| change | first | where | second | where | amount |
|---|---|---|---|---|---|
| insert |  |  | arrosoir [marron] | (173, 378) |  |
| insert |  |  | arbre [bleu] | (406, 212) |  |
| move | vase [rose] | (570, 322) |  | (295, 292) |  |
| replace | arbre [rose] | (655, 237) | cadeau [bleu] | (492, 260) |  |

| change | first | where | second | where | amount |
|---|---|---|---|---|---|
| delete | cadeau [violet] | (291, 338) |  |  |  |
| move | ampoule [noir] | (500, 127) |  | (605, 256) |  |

* * *

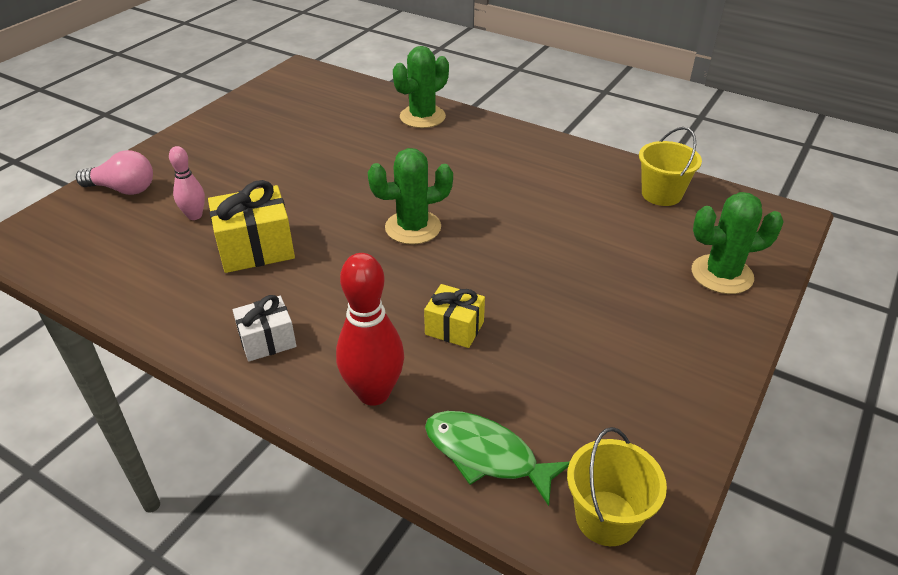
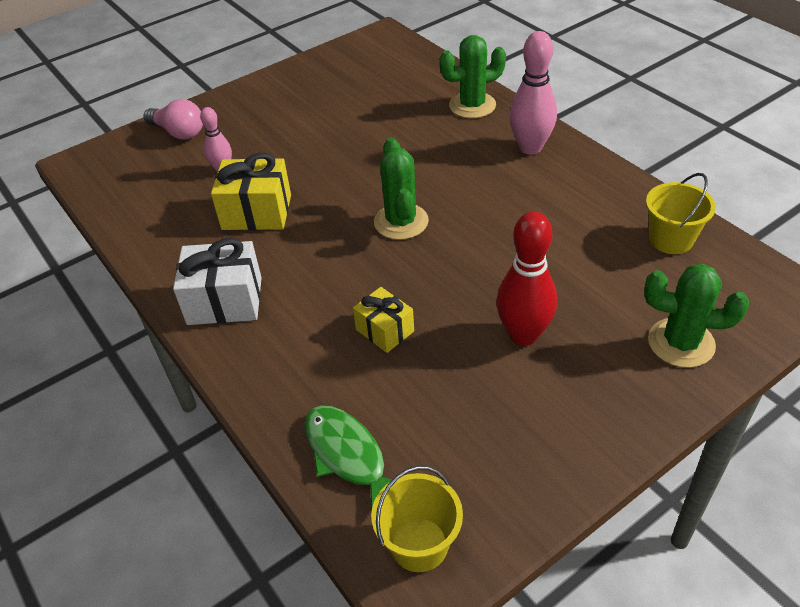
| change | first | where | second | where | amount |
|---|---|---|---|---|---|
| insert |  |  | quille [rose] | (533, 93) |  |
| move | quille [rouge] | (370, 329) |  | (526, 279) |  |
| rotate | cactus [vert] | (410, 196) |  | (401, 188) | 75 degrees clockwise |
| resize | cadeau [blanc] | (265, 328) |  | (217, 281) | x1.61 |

**Task:**
Only the lines above from the line containing "arrosoir [marron] |" through the line containing "move | vase" should be retyped, exactly and with both ends included.

**Answer to this problem:**
| insert |  |  | arrosoir [marron] | (173, 378) |  |
| insert |  |  | arbre [bleu] | (406, 212) |  |
| move | vase [rose] | (570, 322) |  | (295, 292) |  |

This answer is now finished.